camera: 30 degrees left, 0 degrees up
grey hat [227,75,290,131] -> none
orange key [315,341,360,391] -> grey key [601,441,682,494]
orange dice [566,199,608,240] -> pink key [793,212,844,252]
---
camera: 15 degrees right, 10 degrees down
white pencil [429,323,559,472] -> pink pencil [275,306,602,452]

» **YOUR OBJECTIVE**:
Send back exactly the lines of the listing above starting at the one with "grey hat [227,75,290,131] -> none" and ending at the one with "orange dice [566,199,608,240]", inclusive, and no others.

» **RESULT FOR THIS TASK**:
grey hat [227,75,290,131] -> none
orange key [315,341,360,391] -> grey key [601,441,682,494]
orange dice [566,199,608,240] -> pink key [793,212,844,252]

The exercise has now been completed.